(Collected data entries)
▶

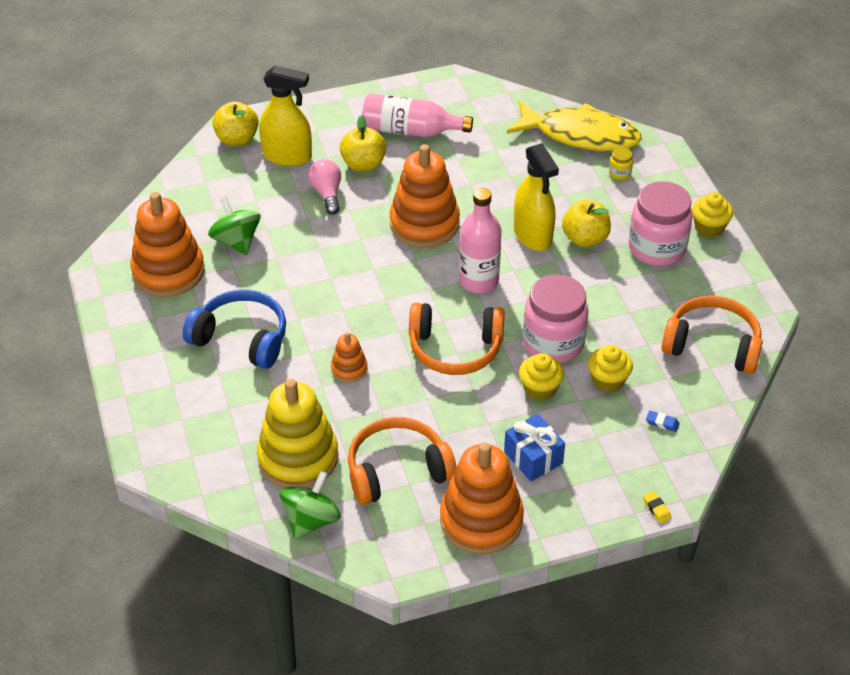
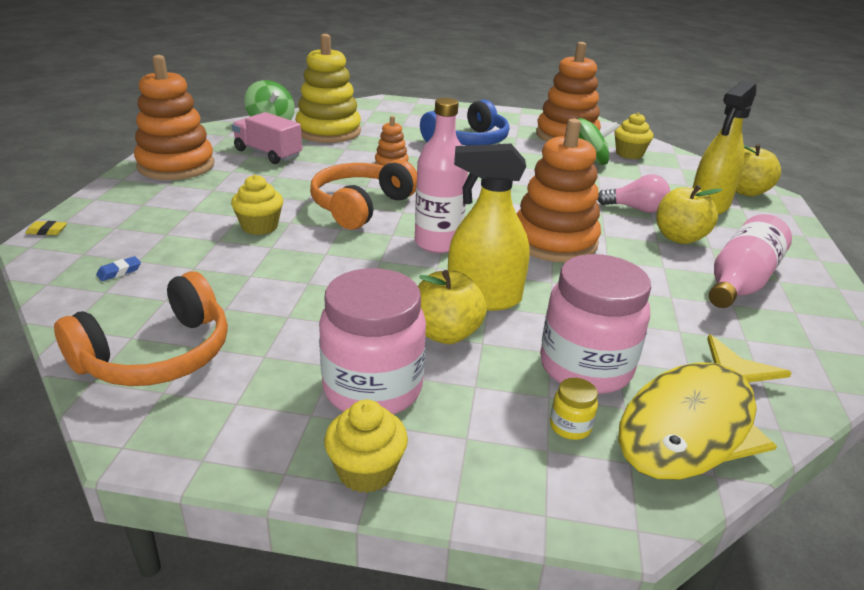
camera: 115 degrees right, 15 degrees down
(397, 470) = (268, 154): orange headphones -> pink truck
(533, 457) = (194, 200): blue gift -> none
(553, 343) = (305, 252): pink jar -> pink jar (585, 367)
(608, 380) = (216, 263): yellow cupcake -> yellow cupcake (629, 154)

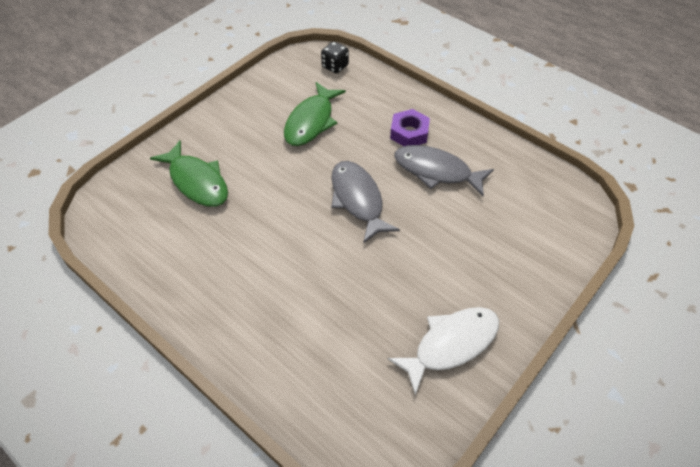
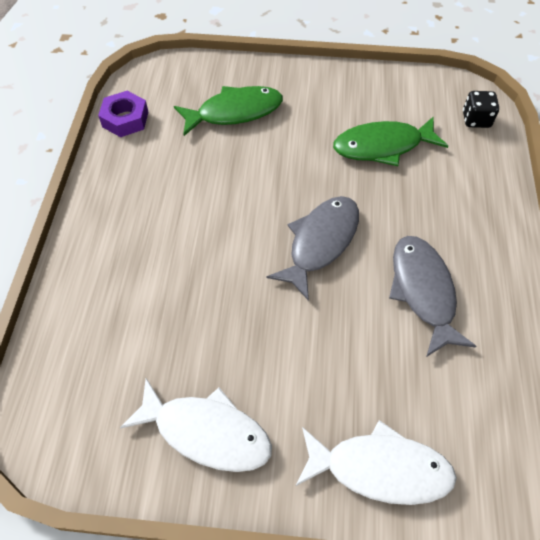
camera: 55 degrees right, 5 degrees up
(197, 181) = (234, 112): green fish -> green fish turned 120 degrees counterclockwise
(409, 133) = (452, 235): purple nut -> purple nut (125, 119)
(535, 264) = (380, 468): none -> white fish

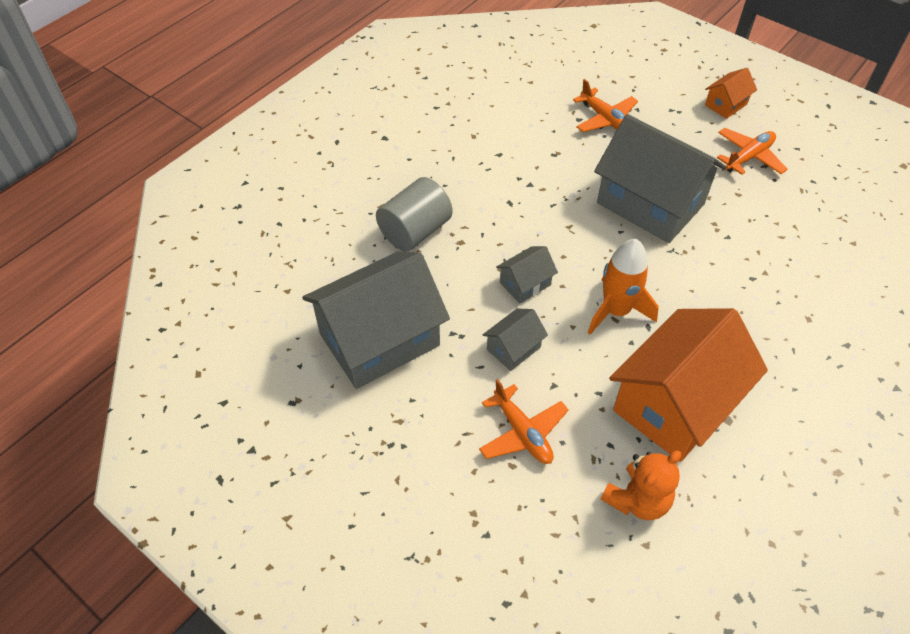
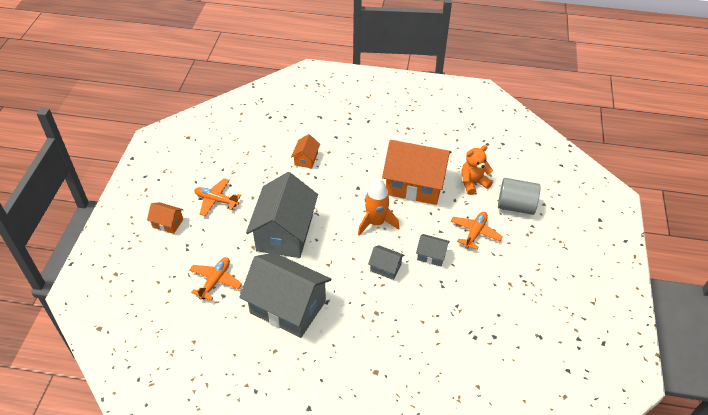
camera: 120 degrees left, 5 degrees down
(379, 339) = (472, 317): grey house -> grey house (288, 307)
(415, 231) = (384, 341): grey cylinder -> grey cylinder (515, 206)
(637, 500) = (473, 183): orange teddy bear -> orange teddy bear turned 45 degrees counterclockwise
(801, 282) = (306, 159): none -> orange house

◀

Assignment :: Start at the top of the entries and repeat each line exactly, ending at the line that contains "(608, 380) = (216, 263): yellow". Pictures are not part of the copy.

Solution to this task ::
camera: 115 degrees right, 15 degrees down
(397, 470) = (268, 154): orange headphones -> pink truck
(533, 457) = (194, 200): blue gift -> none
(553, 343) = (305, 252): pink jar -> pink jar (585, 367)
(608, 380) = (216, 263): yellow cupcake -> yellow cupcake (629, 154)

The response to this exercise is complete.